- Assigned task: Print all of the records. Exclude the images.

- Records for the task:
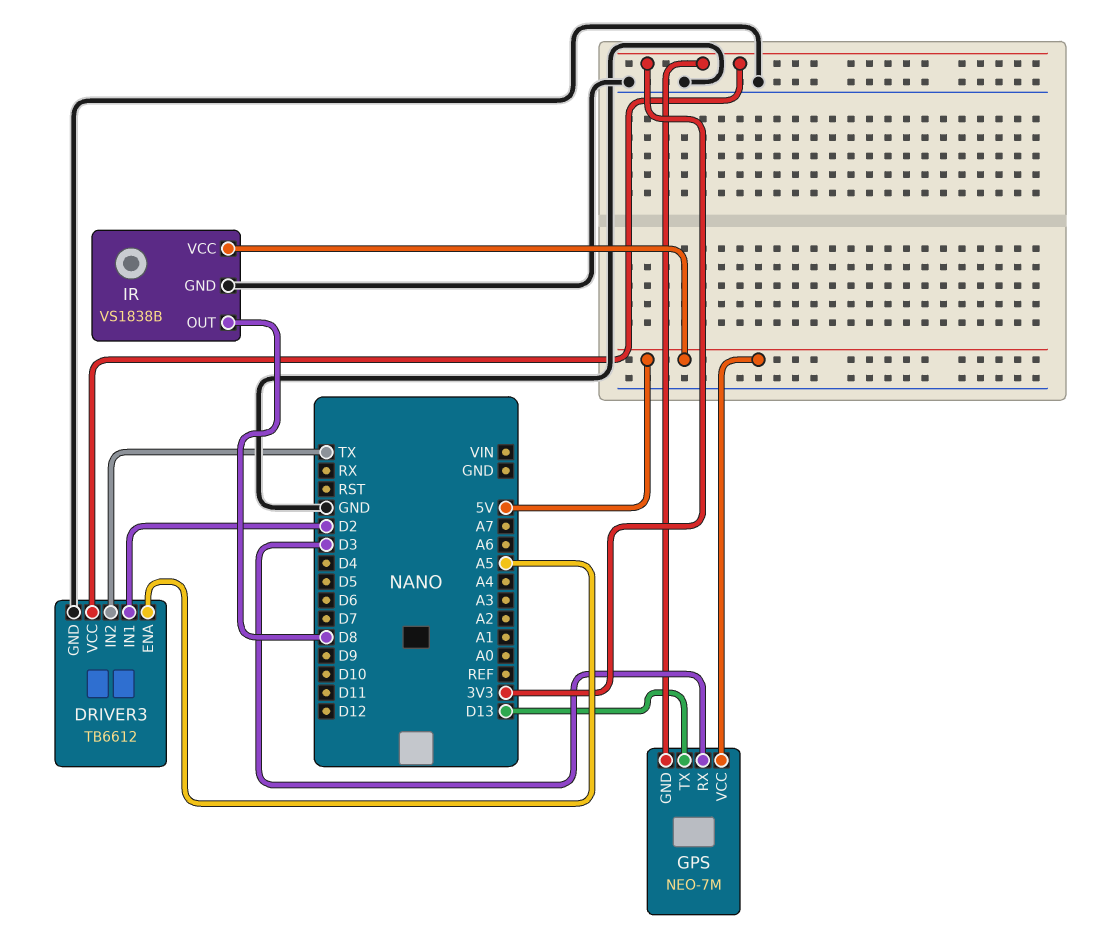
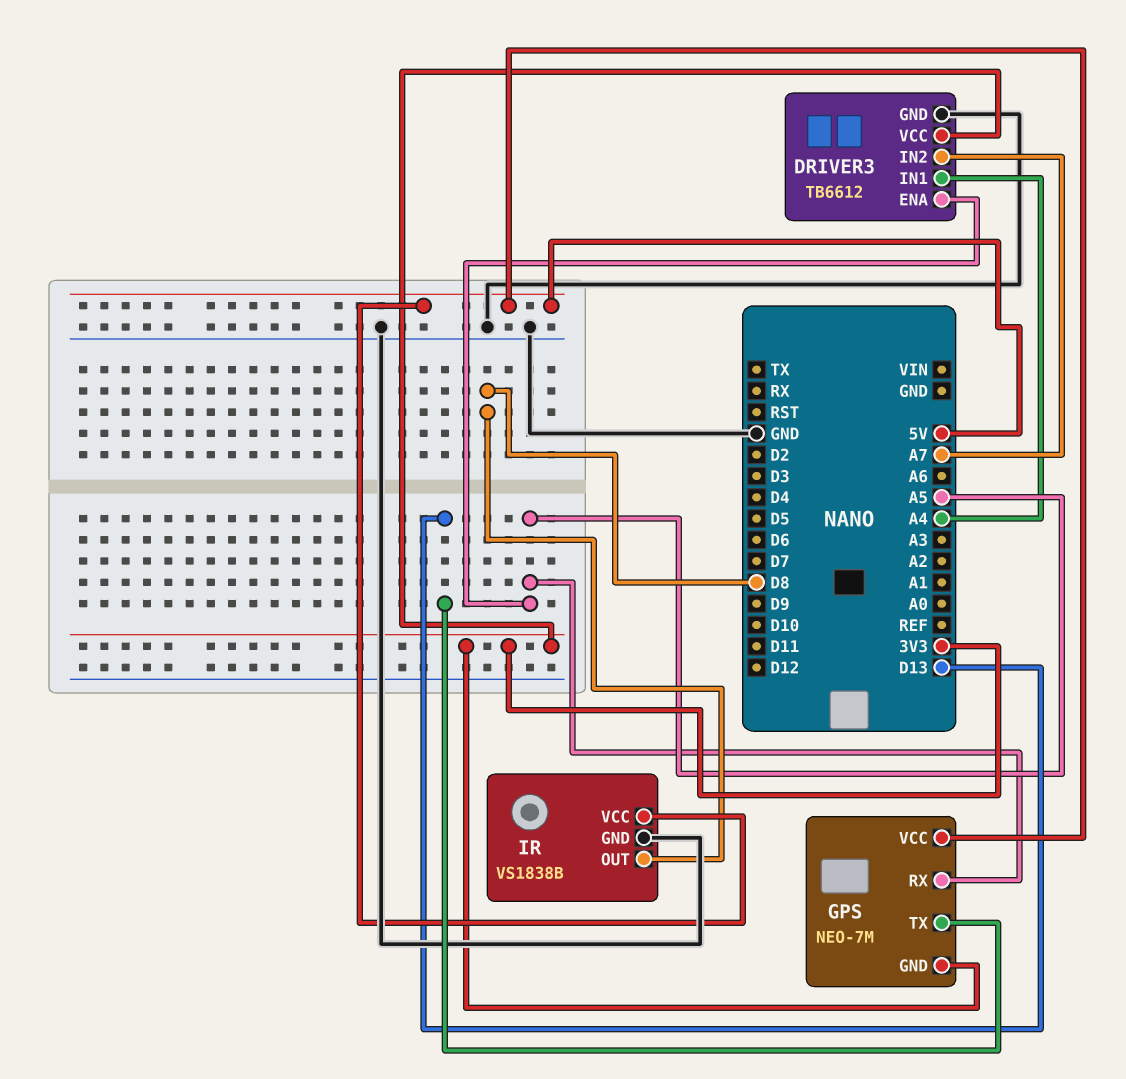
DRIVER3 pin IN1: D2 -> A4
DRIVER3 pin IN2: TX -> A7
GPS pin RX: D3 -> A5

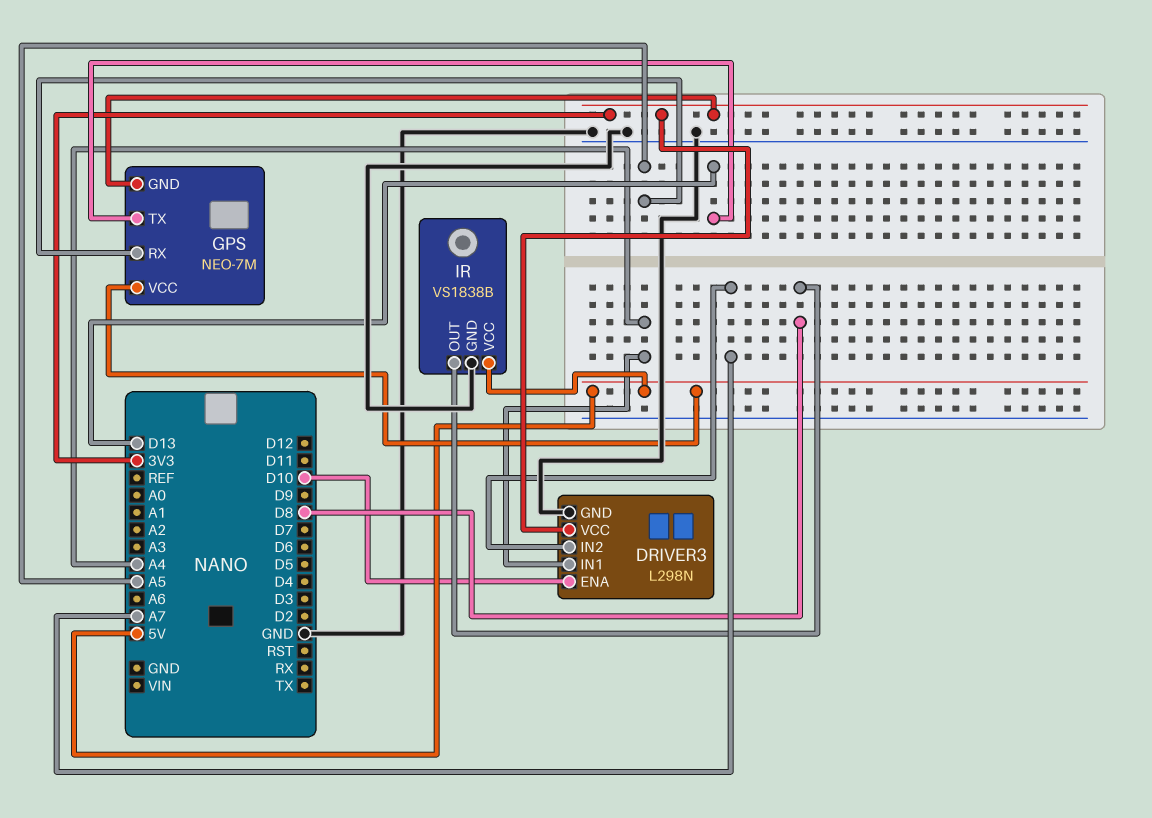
DRIVER3: TB6612 -> L298N
DRIVER3 pin ENA: A5 -> D10

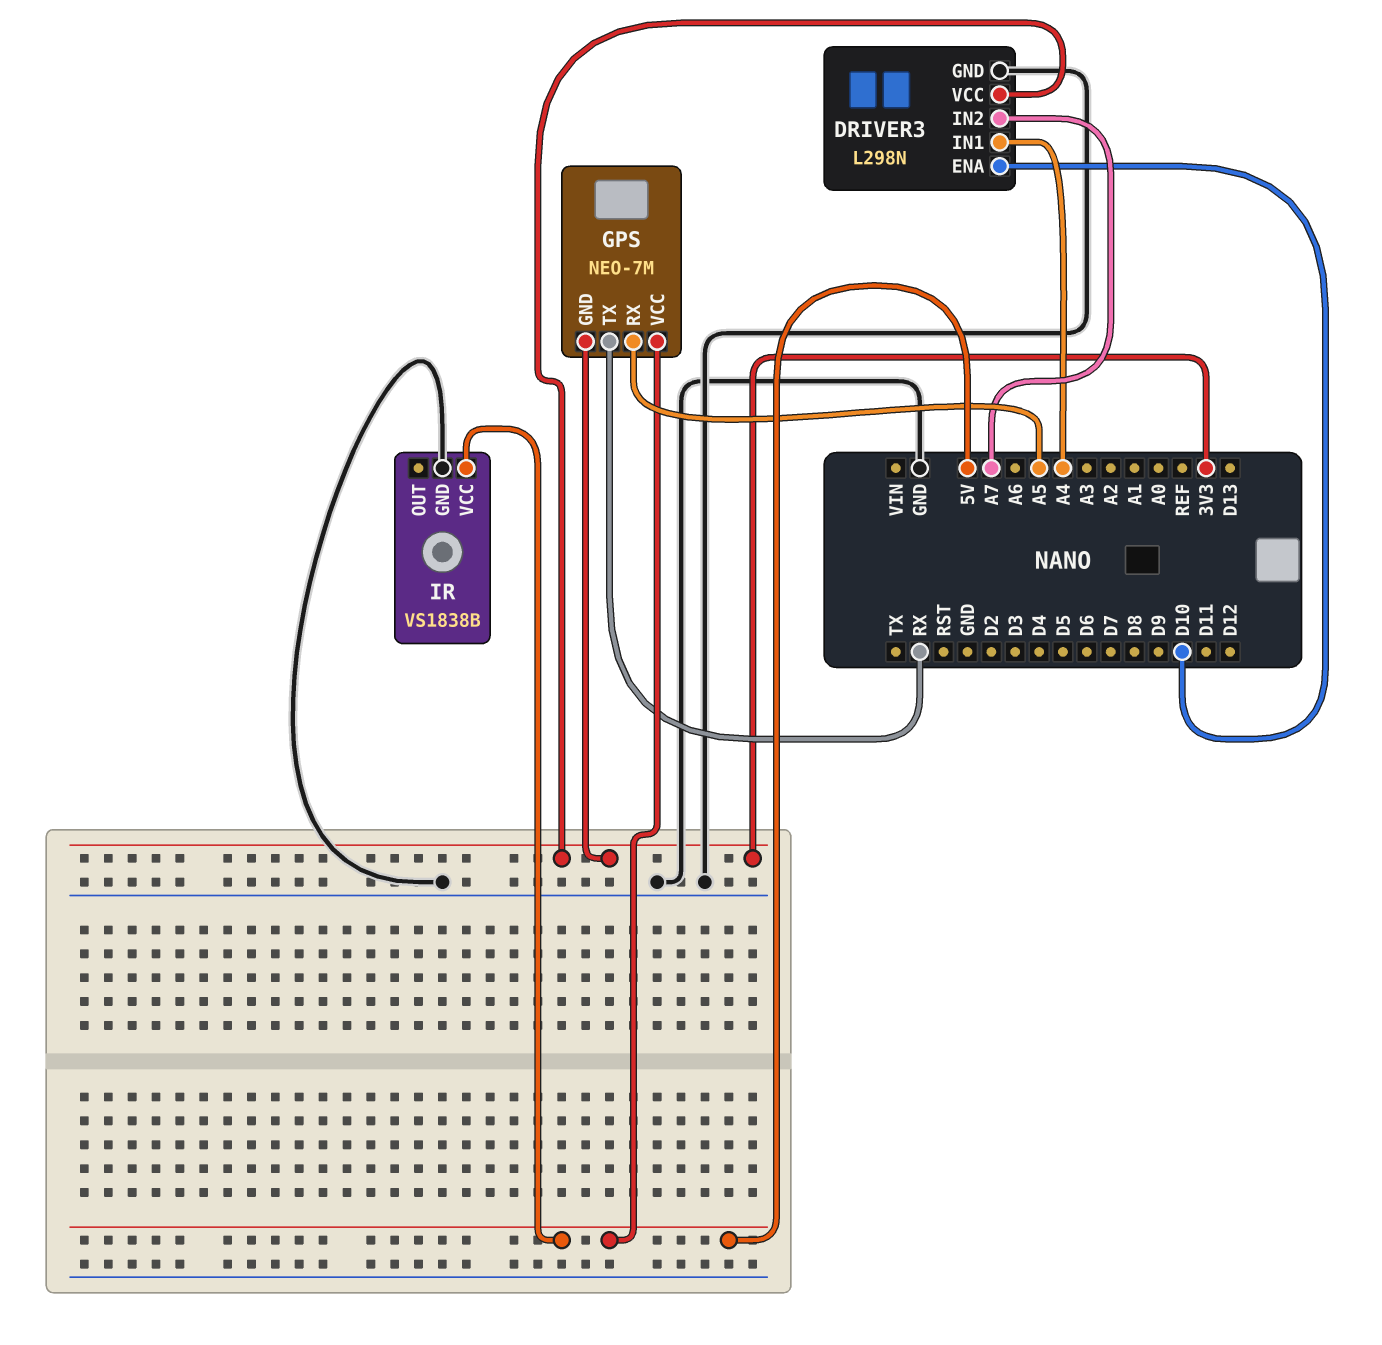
GPS pin TX: D13 -> RX
IR pin OUT: D8 -> none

- Answer for the task:
DRIVER3 pin IN1: D2 -> A4
DRIVER3 pin IN2: TX -> A7
GPS pin RX: D3 -> A5

DRIVER3: TB6612 -> L298N
DRIVER3 pin ENA: A5 -> D10

GPS pin TX: D13 -> RX
IR pin OUT: D8 -> none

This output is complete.